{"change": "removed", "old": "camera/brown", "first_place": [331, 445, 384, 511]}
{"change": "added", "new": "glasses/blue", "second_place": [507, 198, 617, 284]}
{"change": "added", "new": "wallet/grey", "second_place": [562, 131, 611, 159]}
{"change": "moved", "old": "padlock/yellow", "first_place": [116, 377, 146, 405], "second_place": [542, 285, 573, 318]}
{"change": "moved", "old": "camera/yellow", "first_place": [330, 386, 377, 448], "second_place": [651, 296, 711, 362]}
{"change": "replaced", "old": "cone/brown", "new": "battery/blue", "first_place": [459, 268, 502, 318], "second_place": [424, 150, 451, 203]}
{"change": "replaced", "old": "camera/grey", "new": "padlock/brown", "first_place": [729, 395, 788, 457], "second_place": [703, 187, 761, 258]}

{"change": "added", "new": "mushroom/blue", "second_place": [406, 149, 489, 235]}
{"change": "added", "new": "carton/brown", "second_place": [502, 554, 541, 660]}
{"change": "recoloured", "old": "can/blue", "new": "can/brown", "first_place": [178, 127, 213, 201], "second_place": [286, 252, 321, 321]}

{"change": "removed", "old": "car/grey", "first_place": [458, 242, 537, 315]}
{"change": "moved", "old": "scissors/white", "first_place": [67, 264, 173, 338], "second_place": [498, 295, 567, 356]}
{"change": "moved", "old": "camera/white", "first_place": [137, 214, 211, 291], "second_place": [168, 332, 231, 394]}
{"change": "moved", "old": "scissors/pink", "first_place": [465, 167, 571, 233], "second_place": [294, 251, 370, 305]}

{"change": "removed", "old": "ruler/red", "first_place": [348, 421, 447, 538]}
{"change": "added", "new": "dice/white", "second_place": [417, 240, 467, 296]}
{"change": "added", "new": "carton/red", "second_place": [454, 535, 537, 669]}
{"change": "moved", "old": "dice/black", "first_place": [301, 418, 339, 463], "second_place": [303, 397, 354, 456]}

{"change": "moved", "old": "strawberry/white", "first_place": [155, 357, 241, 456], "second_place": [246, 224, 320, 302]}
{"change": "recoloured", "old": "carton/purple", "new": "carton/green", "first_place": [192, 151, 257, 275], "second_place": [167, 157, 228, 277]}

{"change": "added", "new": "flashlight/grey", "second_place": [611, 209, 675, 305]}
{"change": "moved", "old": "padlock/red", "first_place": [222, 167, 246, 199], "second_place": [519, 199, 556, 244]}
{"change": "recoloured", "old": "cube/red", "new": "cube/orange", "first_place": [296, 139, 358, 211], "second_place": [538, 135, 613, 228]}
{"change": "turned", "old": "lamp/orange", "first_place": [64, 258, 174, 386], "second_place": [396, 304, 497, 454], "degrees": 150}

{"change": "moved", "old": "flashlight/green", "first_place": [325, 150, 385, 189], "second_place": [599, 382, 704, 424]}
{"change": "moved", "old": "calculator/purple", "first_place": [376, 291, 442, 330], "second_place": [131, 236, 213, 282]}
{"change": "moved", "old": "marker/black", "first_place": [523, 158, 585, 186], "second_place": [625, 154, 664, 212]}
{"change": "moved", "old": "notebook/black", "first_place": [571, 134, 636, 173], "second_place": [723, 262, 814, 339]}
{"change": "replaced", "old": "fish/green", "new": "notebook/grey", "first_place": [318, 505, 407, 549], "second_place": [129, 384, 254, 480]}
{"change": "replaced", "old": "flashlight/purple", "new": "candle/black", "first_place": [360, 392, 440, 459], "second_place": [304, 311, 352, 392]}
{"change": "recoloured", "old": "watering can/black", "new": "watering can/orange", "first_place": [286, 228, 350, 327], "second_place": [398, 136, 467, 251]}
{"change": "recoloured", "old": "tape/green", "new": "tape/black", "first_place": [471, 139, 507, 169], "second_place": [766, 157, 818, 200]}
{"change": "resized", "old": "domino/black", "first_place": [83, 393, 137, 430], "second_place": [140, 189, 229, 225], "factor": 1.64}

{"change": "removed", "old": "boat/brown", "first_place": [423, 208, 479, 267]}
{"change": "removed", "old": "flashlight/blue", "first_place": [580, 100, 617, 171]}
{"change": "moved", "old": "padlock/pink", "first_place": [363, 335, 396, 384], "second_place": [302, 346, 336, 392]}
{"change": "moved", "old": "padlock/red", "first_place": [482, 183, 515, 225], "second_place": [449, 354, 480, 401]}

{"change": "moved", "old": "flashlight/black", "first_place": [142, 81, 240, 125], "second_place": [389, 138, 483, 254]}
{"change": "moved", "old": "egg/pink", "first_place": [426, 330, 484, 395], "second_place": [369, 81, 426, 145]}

__Your instructions__. Look through the entries and give the number of lines containing the word "yellow". Add nothing else.

__Exercise solution__. 2